§ INFORMATION:
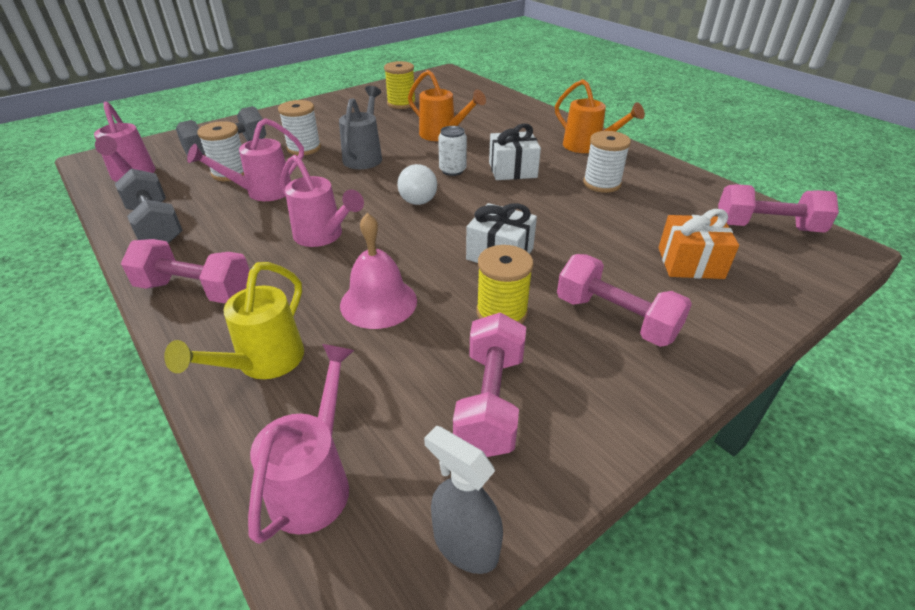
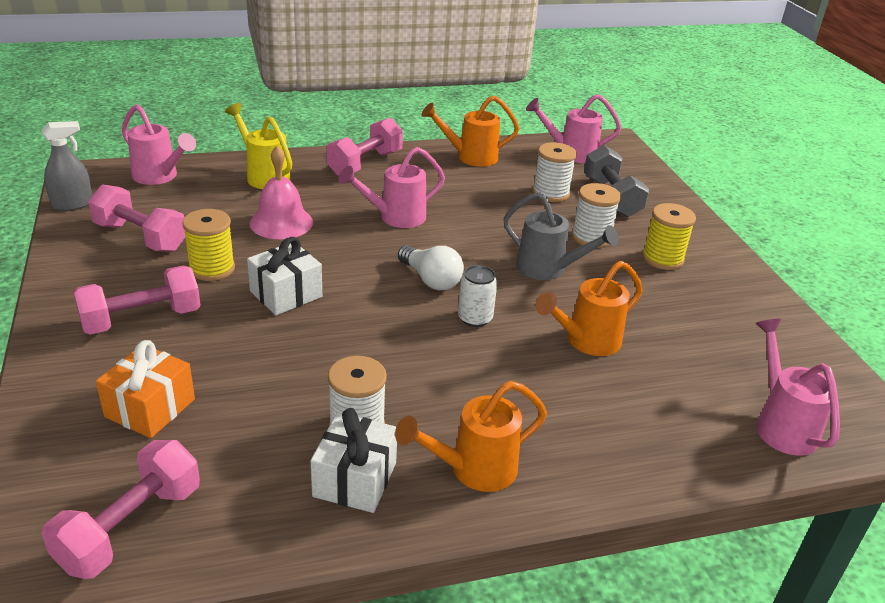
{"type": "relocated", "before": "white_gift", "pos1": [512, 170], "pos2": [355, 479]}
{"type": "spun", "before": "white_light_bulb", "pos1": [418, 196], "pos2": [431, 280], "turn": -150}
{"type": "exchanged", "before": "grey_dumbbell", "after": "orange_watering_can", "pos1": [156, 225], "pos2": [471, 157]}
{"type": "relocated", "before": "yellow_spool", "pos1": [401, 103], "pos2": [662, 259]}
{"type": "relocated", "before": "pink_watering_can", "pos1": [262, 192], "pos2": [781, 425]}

---

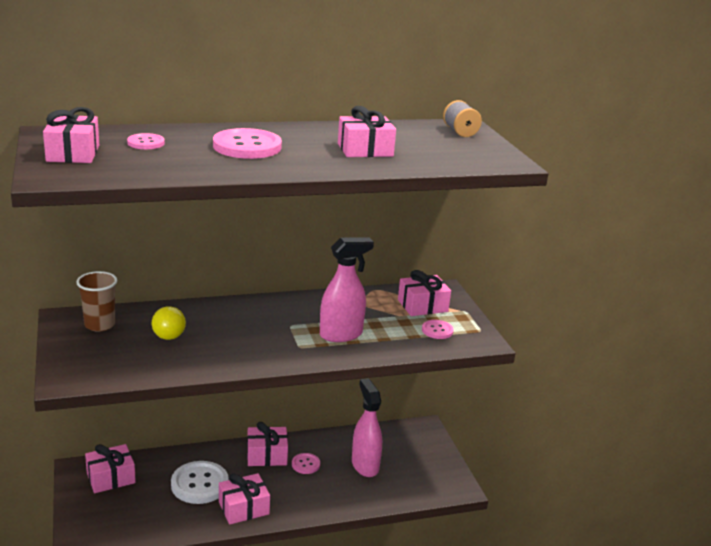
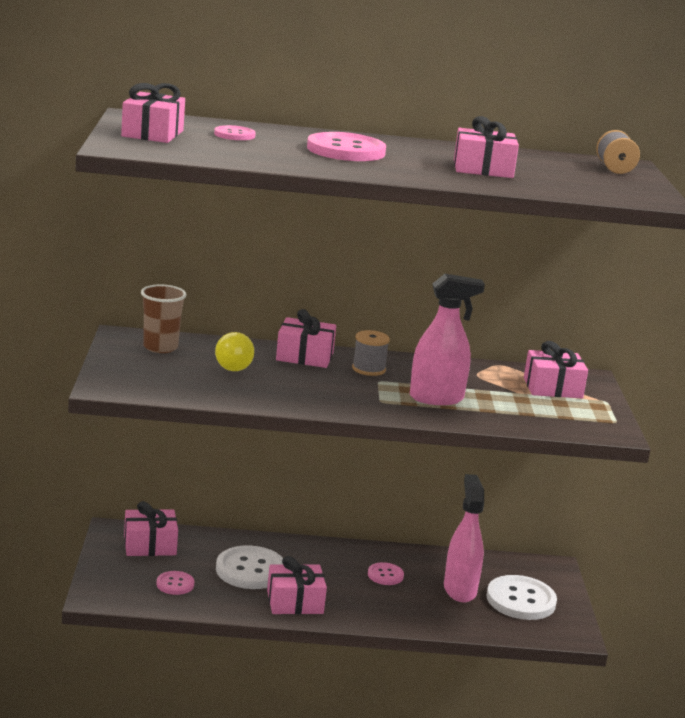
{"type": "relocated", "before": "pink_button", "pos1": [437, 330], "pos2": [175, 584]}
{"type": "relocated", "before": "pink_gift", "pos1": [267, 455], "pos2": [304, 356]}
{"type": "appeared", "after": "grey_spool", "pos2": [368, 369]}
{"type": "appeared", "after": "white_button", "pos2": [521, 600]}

---

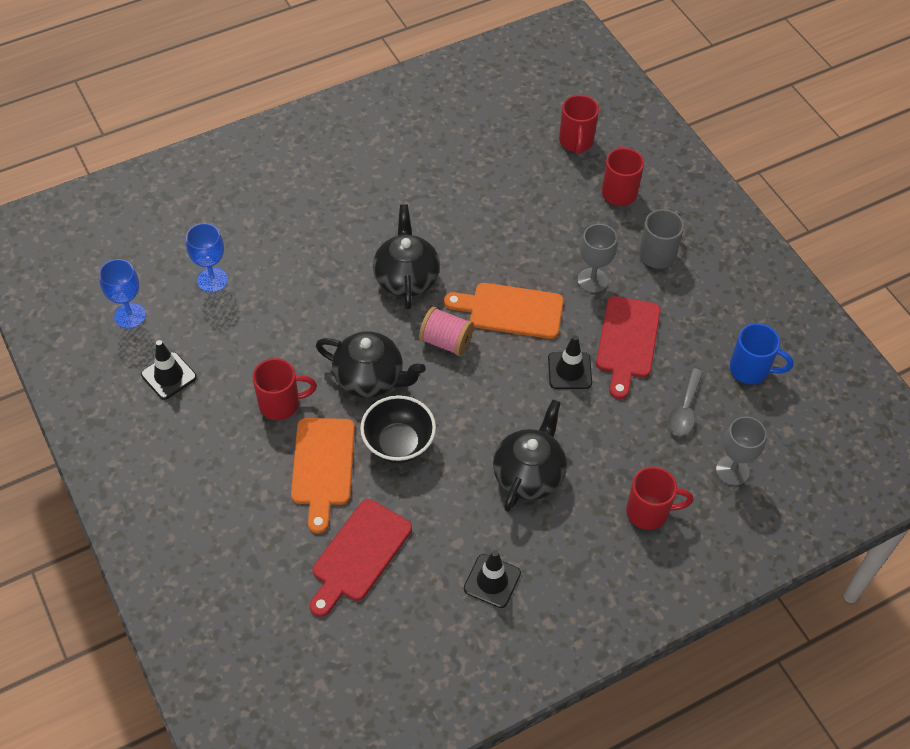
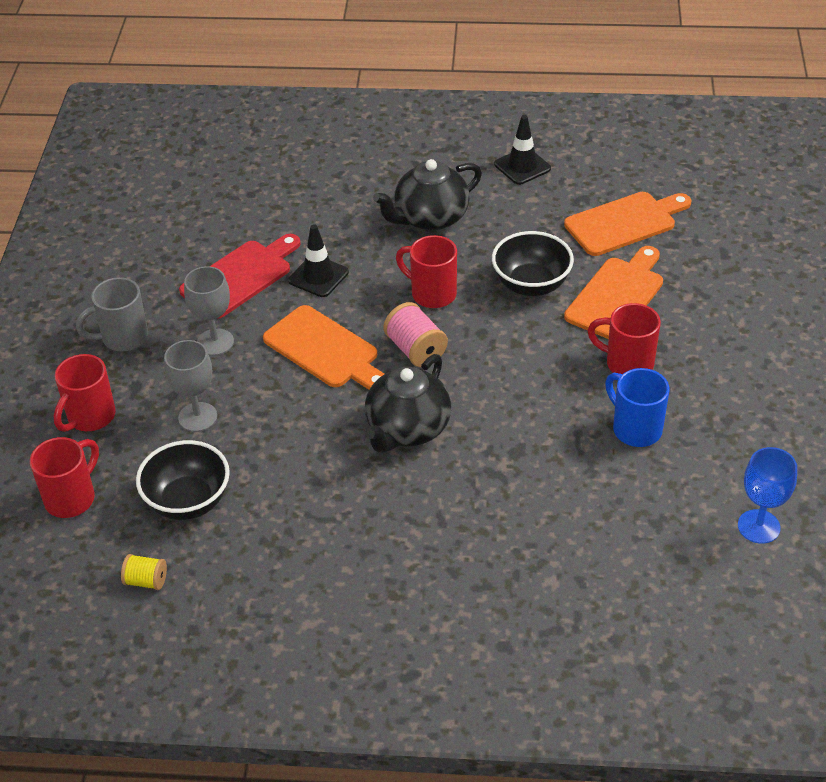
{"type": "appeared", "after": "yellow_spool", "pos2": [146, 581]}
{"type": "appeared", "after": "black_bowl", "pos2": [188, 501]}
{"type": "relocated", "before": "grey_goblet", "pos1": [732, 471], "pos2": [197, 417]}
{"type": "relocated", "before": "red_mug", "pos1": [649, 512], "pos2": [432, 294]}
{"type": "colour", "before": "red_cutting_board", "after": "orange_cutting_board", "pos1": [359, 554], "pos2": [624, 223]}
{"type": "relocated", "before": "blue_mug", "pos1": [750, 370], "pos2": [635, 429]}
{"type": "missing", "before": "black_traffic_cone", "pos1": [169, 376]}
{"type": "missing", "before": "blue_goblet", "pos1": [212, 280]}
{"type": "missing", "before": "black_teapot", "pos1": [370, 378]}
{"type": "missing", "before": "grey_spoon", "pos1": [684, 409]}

§ REQUIRED WORK: Each line above with the word "appeared" must be returned.

§ TASK SOLUTION:
{"type": "appeared", "after": "grey_spool", "pos2": [368, 369]}
{"type": "appeared", "after": "white_button", "pos2": [521, 600]}
{"type": "appeared", "after": "yellow_spool", "pos2": [146, 581]}
{"type": "appeared", "after": "black_bowl", "pos2": [188, 501]}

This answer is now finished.